[Problem to work on]:
Copy exactly the lines of the records below, starting at the line that contains "orange square: moved 15 px right" and continuing through the last line, both included; omit any pictures.

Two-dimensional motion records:

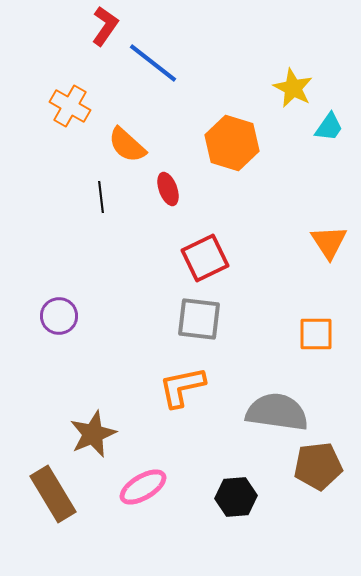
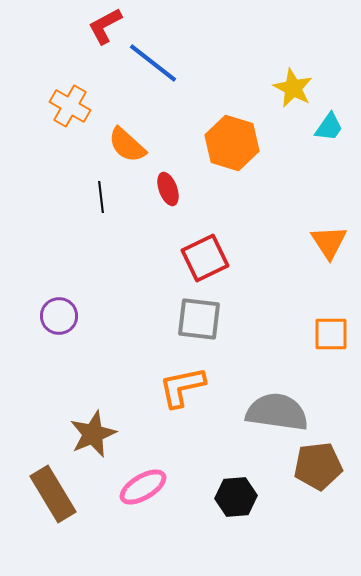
red L-shape: rotated 153 degrees counterclockwise
orange square: moved 15 px right
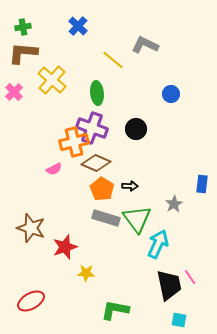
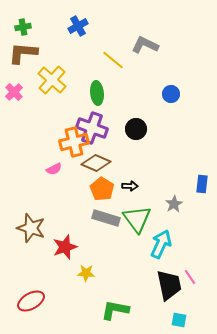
blue cross: rotated 18 degrees clockwise
cyan arrow: moved 3 px right
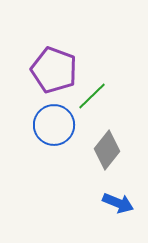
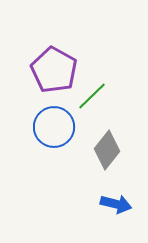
purple pentagon: rotated 9 degrees clockwise
blue circle: moved 2 px down
blue arrow: moved 2 px left, 1 px down; rotated 8 degrees counterclockwise
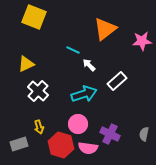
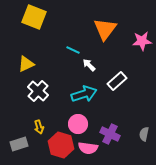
orange triangle: rotated 15 degrees counterclockwise
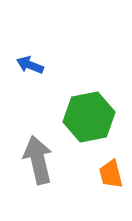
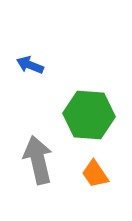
green hexagon: moved 2 px up; rotated 15 degrees clockwise
orange trapezoid: moved 16 px left; rotated 20 degrees counterclockwise
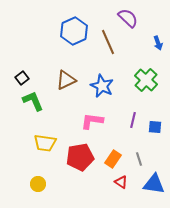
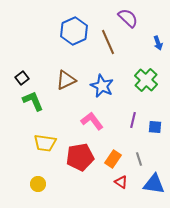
pink L-shape: rotated 45 degrees clockwise
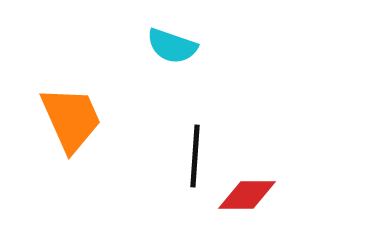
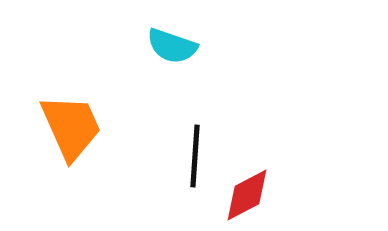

[Response below]:
orange square: moved 15 px right
blue cross: rotated 18 degrees clockwise
cyan arrow: moved 3 px right
purple pentagon: rotated 9 degrees clockwise
blue circle: moved 2 px down
blue arrow: moved 2 px left, 1 px down; rotated 8 degrees counterclockwise
orange triangle: rotated 15 degrees counterclockwise
green hexagon: moved 2 px up; rotated 15 degrees clockwise
orange trapezoid: moved 16 px left; rotated 20 degrees counterclockwise
pink L-shape: rotated 45 degrees clockwise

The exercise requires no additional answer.